_Task item_
What is needed is an exact copy of the lines from the one containing "red truck: 7 -> 8" through the last line of the records below, with no pictures.
----------------------------------------
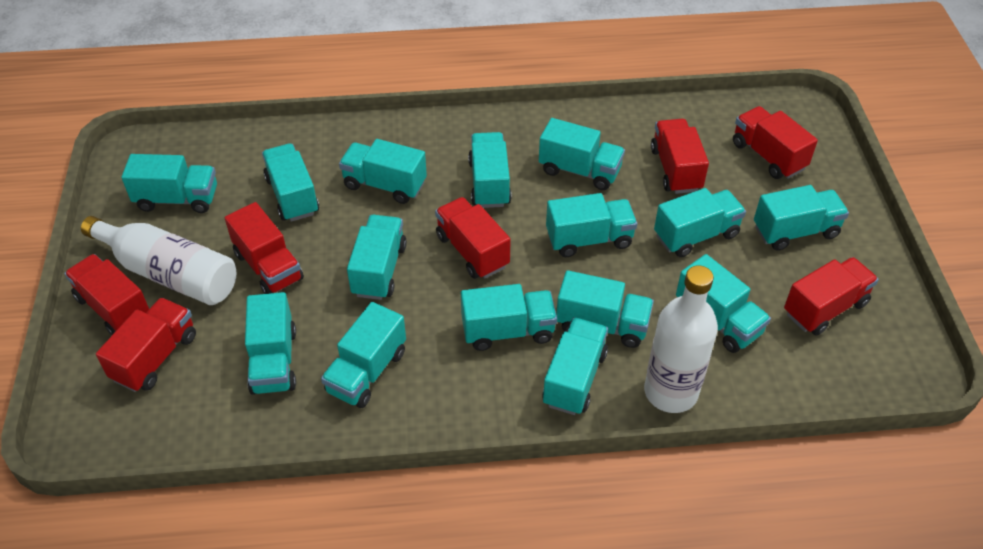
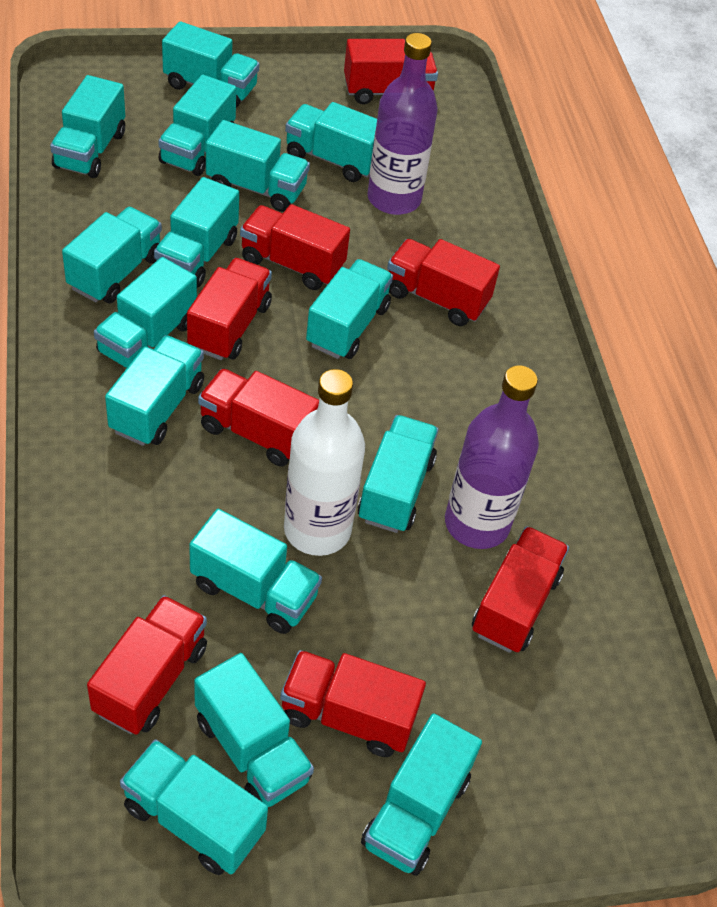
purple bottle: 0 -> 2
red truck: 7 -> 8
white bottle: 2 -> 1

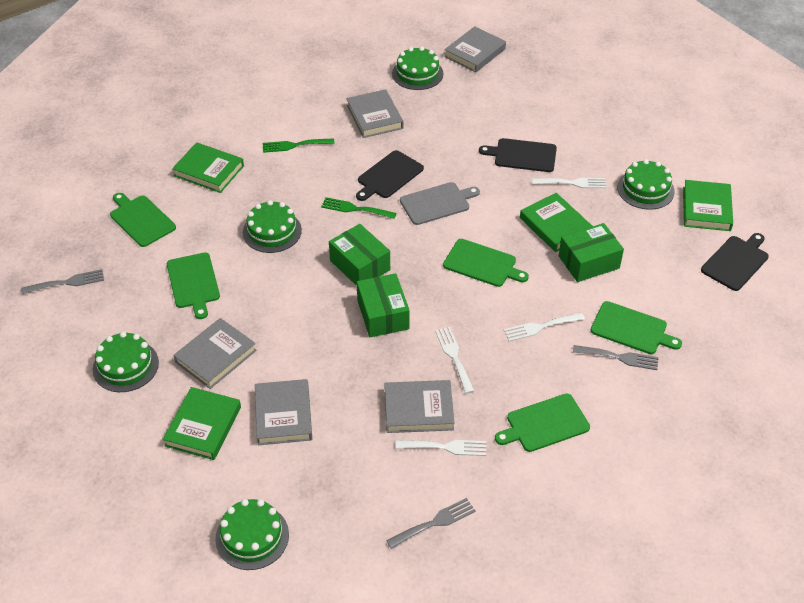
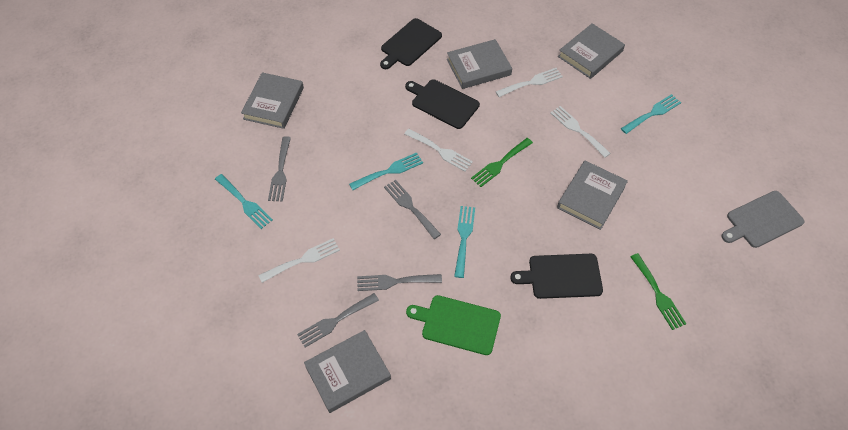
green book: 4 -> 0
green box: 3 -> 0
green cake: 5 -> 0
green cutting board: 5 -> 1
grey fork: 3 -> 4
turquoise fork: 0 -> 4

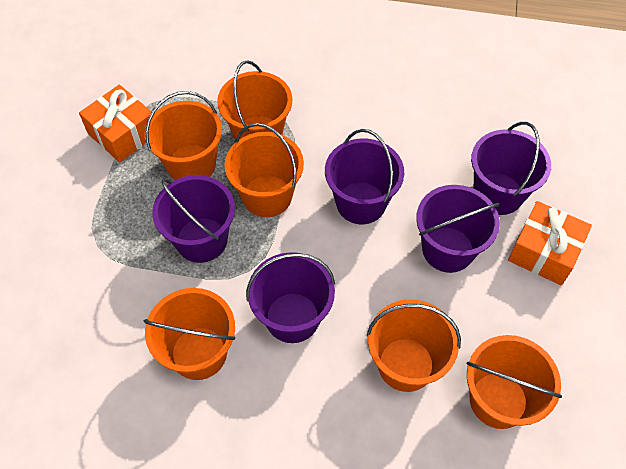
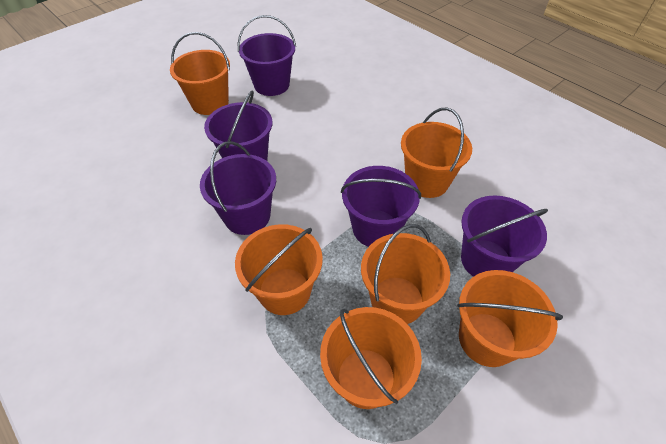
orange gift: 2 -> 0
----------------------------------------
_Expected answer_
red truck: 7 -> 8
white bottle: 2 -> 1

green book: 4 -> 0
green box: 3 -> 0
green cake: 5 -> 0
green cutting board: 5 -> 1
grey fork: 3 -> 4
turquoise fork: 0 -> 4

orange gift: 2 -> 0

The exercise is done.